### Task goal:
Select the lines below containing the word "moved".

Data for the task below:

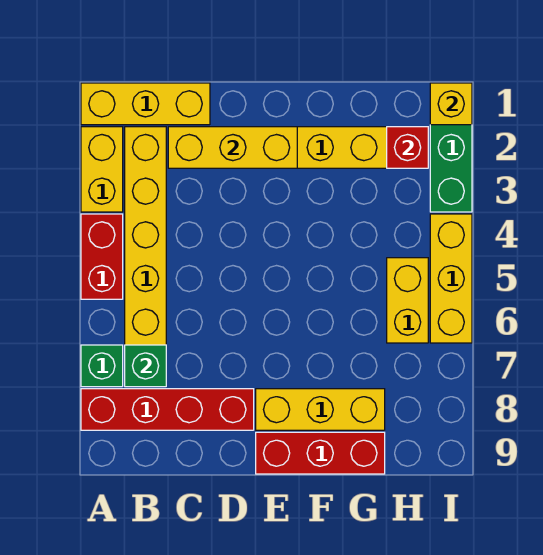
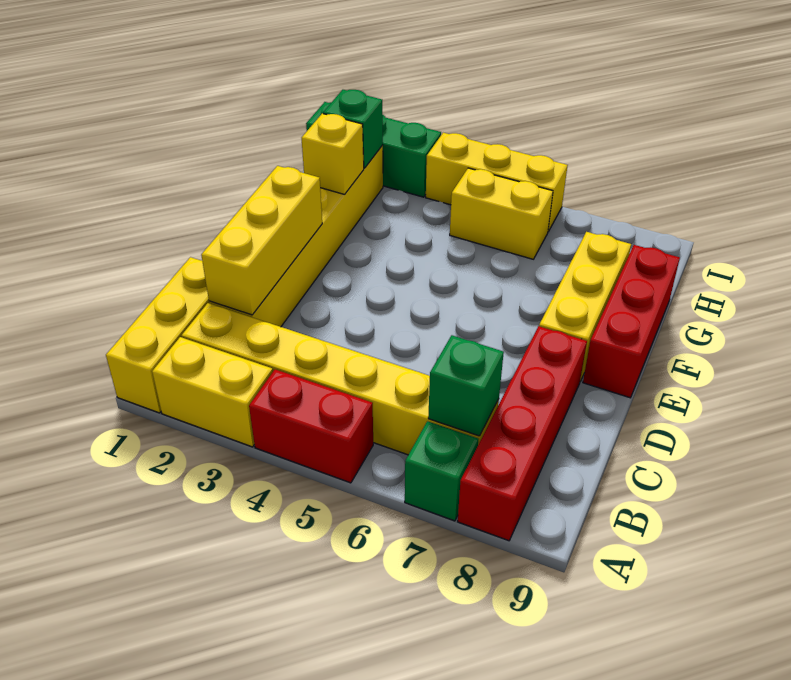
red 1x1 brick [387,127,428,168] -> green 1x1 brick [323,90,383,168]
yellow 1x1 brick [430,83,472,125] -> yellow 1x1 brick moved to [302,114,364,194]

End of Data for the task.
Data for the task below:

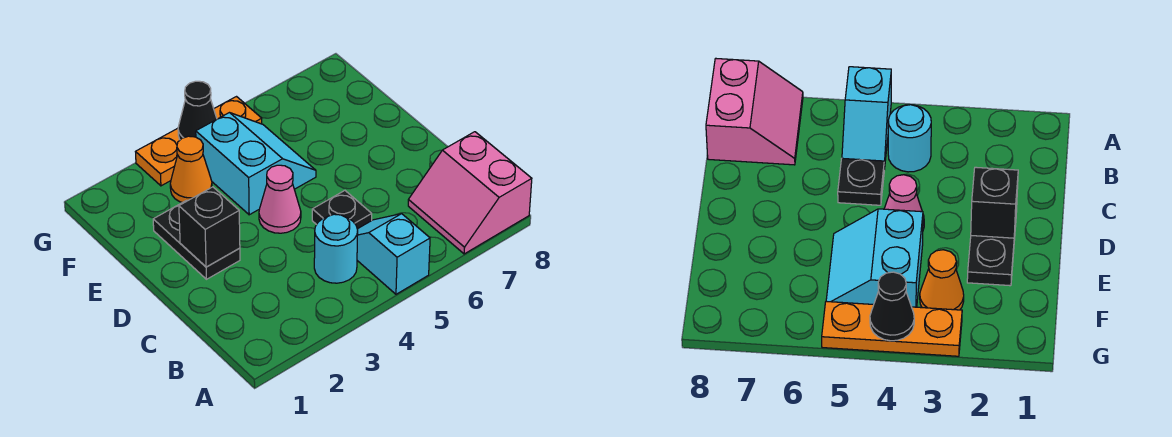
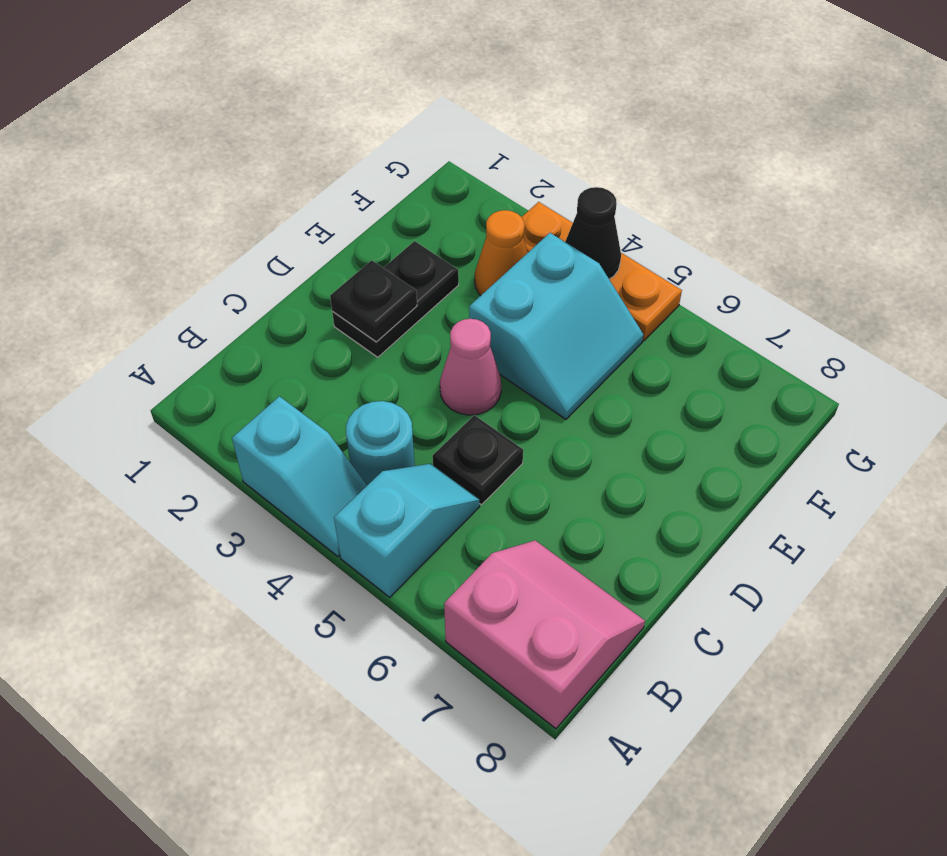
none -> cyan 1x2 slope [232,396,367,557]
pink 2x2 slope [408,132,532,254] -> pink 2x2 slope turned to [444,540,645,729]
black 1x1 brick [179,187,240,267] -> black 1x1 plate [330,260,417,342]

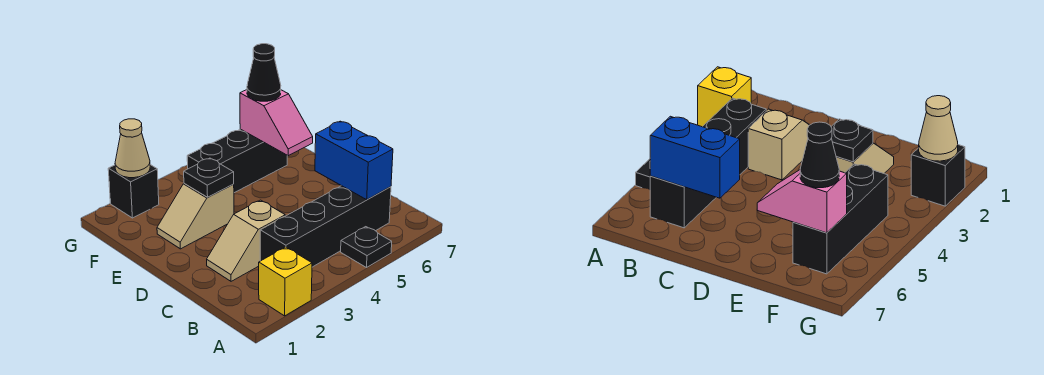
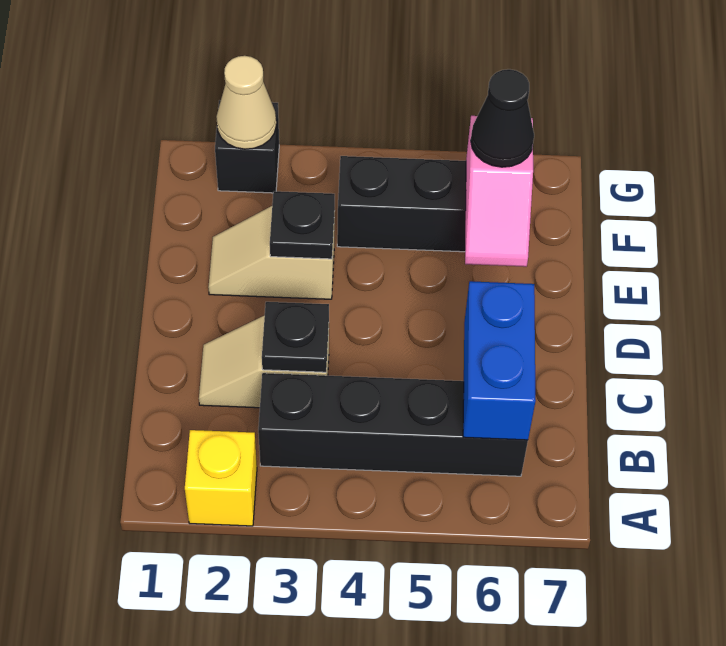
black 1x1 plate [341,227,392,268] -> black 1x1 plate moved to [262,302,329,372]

End of Data for the task.

### Answer for the task:
yellow 1x1 brick [430,83,472,125] -> yellow 1x1 brick moved to [302,114,364,194]
black 1x1 plate [341,227,392,268] -> black 1x1 plate moved to [262,302,329,372]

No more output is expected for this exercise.